- **Stored data**
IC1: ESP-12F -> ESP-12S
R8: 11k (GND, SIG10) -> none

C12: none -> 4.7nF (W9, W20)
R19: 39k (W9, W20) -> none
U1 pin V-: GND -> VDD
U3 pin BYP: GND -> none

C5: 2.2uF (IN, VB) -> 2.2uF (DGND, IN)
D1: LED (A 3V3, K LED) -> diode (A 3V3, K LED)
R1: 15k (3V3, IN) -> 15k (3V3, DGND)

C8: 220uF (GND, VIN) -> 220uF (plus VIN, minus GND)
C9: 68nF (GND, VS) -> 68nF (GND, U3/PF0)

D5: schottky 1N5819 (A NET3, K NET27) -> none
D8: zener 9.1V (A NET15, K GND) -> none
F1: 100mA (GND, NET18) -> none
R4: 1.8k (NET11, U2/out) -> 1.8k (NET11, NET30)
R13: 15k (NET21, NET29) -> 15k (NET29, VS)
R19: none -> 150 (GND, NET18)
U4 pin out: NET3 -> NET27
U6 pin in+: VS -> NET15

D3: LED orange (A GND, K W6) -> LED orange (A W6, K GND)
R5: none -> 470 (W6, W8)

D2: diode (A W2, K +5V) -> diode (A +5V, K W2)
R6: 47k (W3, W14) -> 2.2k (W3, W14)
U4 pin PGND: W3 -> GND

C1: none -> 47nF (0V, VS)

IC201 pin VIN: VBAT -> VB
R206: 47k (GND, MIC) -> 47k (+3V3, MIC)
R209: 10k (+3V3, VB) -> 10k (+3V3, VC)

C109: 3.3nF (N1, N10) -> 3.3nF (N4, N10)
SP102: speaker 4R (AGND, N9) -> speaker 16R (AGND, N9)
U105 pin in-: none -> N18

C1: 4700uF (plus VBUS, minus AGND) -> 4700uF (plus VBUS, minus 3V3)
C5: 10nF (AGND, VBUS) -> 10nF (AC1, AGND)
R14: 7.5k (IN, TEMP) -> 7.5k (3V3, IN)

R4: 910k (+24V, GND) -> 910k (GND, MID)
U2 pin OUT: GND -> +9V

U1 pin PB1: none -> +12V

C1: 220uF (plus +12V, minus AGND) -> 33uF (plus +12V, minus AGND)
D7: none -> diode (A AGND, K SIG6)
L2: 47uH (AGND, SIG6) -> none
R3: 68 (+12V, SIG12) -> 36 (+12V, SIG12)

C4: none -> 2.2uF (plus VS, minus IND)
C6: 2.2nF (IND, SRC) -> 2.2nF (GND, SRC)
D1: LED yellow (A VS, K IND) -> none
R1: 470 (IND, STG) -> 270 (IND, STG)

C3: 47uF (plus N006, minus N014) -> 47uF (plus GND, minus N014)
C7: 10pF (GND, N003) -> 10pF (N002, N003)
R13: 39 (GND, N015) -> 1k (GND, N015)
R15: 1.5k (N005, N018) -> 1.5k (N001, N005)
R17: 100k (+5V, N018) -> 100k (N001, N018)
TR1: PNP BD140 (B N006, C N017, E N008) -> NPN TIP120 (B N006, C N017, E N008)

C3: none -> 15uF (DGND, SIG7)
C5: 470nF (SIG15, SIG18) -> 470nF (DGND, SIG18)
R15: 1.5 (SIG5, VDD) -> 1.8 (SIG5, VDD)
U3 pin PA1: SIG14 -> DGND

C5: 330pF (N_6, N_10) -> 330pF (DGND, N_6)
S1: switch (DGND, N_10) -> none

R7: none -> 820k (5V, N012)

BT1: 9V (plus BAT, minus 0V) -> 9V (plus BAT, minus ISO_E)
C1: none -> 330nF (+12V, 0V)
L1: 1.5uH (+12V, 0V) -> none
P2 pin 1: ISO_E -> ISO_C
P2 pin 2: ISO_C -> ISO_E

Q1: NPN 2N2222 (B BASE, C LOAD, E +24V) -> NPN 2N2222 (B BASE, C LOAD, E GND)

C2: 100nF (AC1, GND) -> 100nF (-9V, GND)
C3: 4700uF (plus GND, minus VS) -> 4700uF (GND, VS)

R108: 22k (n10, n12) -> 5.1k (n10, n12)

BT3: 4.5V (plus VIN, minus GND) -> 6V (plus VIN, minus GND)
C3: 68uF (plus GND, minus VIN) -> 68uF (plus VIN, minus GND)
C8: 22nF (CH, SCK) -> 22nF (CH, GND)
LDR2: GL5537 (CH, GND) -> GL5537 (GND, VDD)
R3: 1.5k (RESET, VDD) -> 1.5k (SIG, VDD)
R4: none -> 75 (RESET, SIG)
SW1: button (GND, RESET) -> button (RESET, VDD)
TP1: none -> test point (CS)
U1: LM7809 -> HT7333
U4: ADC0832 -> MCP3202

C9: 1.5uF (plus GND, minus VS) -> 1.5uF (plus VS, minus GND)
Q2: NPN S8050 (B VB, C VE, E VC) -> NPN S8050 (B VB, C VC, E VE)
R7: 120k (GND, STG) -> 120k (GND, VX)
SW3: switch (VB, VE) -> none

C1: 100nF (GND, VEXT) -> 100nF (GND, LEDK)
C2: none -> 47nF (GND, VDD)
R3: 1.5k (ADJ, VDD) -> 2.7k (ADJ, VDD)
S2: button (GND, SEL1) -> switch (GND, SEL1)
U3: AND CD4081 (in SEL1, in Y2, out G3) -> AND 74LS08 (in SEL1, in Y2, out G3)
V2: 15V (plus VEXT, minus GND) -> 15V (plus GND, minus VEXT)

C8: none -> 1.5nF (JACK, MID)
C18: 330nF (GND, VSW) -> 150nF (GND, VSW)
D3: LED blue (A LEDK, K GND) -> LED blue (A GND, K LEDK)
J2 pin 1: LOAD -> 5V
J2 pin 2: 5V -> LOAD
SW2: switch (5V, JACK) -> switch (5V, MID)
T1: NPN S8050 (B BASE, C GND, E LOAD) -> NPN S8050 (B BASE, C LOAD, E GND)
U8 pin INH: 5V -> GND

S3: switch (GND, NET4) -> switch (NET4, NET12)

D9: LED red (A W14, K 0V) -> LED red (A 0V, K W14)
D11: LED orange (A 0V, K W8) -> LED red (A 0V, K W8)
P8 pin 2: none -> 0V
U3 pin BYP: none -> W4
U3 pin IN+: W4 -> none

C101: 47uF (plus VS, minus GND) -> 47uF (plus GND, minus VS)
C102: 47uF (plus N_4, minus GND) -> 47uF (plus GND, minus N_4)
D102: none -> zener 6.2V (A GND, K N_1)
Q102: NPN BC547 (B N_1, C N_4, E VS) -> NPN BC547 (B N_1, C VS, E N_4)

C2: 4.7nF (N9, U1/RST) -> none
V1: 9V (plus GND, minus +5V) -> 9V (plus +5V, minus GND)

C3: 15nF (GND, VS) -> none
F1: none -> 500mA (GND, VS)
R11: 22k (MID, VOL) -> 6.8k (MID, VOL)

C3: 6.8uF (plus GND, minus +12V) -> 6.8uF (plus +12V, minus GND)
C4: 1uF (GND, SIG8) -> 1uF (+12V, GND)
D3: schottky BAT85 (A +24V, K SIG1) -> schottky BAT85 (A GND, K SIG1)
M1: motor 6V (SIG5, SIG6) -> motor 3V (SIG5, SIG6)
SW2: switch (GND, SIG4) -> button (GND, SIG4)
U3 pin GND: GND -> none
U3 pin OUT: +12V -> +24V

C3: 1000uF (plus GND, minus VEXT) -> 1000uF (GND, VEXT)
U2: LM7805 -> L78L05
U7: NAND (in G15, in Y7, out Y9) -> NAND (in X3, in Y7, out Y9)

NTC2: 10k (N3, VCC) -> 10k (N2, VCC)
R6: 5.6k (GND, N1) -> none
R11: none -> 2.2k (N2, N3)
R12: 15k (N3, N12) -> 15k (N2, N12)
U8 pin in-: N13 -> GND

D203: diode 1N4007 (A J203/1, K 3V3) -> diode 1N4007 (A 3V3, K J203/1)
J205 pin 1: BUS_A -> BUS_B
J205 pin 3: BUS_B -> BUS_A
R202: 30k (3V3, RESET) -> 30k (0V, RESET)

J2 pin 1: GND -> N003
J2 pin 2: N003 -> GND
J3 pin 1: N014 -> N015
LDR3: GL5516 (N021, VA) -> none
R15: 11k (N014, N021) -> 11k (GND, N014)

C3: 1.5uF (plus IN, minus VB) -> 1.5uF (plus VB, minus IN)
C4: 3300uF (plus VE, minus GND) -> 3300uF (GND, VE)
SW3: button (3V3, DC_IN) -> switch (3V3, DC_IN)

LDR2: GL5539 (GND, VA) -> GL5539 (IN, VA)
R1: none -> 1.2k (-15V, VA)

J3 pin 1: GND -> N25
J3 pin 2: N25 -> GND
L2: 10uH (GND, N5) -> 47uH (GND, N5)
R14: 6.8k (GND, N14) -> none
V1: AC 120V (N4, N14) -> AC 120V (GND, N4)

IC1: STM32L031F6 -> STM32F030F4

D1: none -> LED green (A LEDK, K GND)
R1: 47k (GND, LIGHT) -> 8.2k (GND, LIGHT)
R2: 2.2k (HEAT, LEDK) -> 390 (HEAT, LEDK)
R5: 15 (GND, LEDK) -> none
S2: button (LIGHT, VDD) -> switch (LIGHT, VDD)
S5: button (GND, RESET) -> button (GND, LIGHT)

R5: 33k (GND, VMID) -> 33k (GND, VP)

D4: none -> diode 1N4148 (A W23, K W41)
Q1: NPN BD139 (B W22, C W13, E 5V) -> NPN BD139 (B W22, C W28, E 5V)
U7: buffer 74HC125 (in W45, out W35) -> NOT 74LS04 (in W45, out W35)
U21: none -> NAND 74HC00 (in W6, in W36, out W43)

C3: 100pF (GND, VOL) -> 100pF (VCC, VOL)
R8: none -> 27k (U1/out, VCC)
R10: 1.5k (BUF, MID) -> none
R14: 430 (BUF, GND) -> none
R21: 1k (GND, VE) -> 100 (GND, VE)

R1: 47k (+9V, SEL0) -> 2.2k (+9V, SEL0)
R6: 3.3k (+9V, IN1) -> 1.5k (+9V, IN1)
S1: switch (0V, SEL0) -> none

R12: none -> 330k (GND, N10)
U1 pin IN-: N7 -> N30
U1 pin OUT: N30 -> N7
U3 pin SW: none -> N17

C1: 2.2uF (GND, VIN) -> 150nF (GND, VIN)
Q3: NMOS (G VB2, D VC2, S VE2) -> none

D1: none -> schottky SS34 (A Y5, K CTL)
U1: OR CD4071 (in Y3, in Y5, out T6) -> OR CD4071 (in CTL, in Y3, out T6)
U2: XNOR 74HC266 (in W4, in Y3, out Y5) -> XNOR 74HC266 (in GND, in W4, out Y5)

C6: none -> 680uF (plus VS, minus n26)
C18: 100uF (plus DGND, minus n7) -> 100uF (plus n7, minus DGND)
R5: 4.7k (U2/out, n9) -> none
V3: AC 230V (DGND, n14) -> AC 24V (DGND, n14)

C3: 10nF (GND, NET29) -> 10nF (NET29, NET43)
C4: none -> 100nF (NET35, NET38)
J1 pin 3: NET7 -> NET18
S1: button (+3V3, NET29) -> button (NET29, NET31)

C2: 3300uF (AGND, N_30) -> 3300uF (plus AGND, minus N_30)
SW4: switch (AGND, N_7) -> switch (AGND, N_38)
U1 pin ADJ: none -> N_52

- **Goal of the exercise**
From the first line of the listing above to the line that contains "R206: 47k (GND, MIC) -> 47k (+3V3, MIC)", inclusive, restate every line word for word. Nothing else belongs in the answer.

- **Answer section**
IC1: ESP-12F -> ESP-12S
R8: 11k (GND, SIG10) -> none

C12: none -> 4.7nF (W9, W20)
R19: 39k (W9, W20) -> none
U1 pin V-: GND -> VDD
U3 pin BYP: GND -> none

C5: 2.2uF (IN, VB) -> 2.2uF (DGND, IN)
D1: LED (A 3V3, K LED) -> diode (A 3V3, K LED)
R1: 15k (3V3, IN) -> 15k (3V3, DGND)

C8: 220uF (GND, VIN) -> 220uF (plus VIN, minus GND)
C9: 68nF (GND, VS) -> 68nF (GND, U3/PF0)

D5: schottky 1N5819 (A NET3, K NET27) -> none
D8: zener 9.1V (A NET15, K GND) -> none
F1: 100mA (GND, NET18) -> none
R4: 1.8k (NET11, U2/out) -> 1.8k (NET11, NET30)
R13: 15k (NET21, NET29) -> 15k (NET29, VS)
R19: none -> 150 (GND, NET18)
U4 pin out: NET3 -> NET27
U6 pin in+: VS -> NET15

D3: LED orange (A GND, K W6) -> LED orange (A W6, K GND)
R5: none -> 470 (W6, W8)

D2: diode (A W2, K +5V) -> diode (A +5V, K W2)
R6: 47k (W3, W14) -> 2.2k (W3, W14)
U4 pin PGND: W3 -> GND

C1: none -> 47nF (0V, VS)

IC201 pin VIN: VBAT -> VB
R206: 47k (GND, MIC) -> 47k (+3V3, MIC)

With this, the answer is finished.